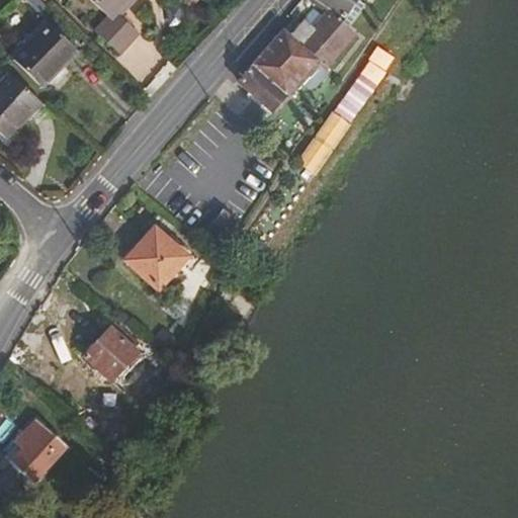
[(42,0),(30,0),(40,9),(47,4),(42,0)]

--

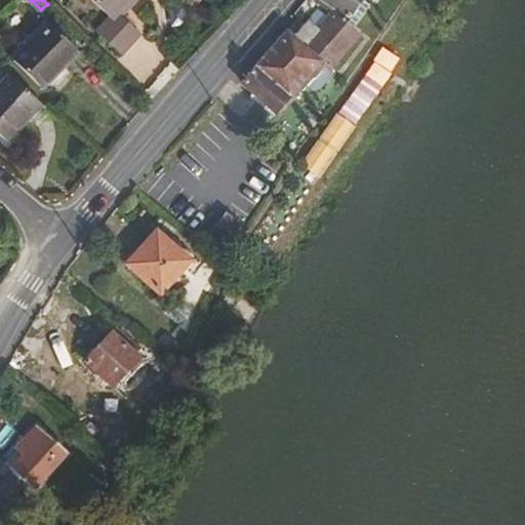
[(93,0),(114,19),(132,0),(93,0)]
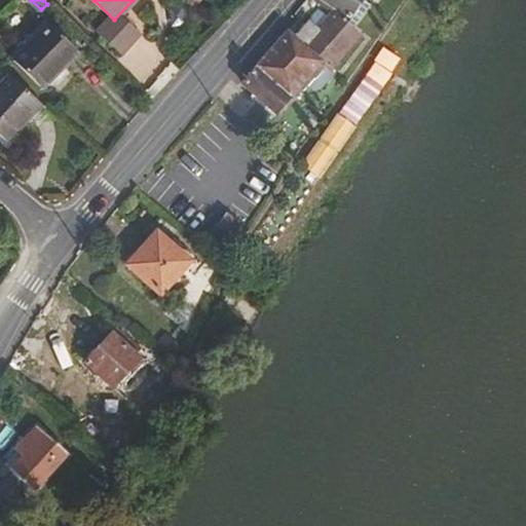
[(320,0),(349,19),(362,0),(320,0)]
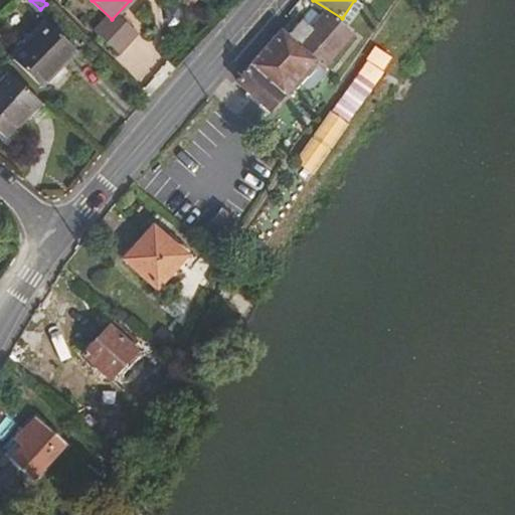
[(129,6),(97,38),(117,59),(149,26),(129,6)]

==

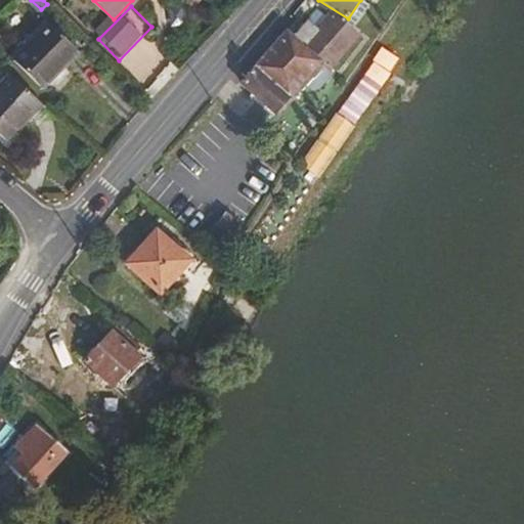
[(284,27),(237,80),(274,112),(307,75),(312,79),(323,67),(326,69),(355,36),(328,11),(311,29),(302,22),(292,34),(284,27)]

Job item: Using the entries above, reproduce word for word only the lines from the one that contains "[(93,0),(114,19),(132,0),(93,0)]" to the one that contains "[(129,6),(97,38),(117,59),(149,26),(129,6)]", both ends included, and drop every picture.

Reply to the task:
[(93,0),(114,19),(132,0),(93,0)]
[(320,0),(349,19),(362,0),(320,0)]
[(129,6),(97,38),(117,59),(149,26),(129,6)]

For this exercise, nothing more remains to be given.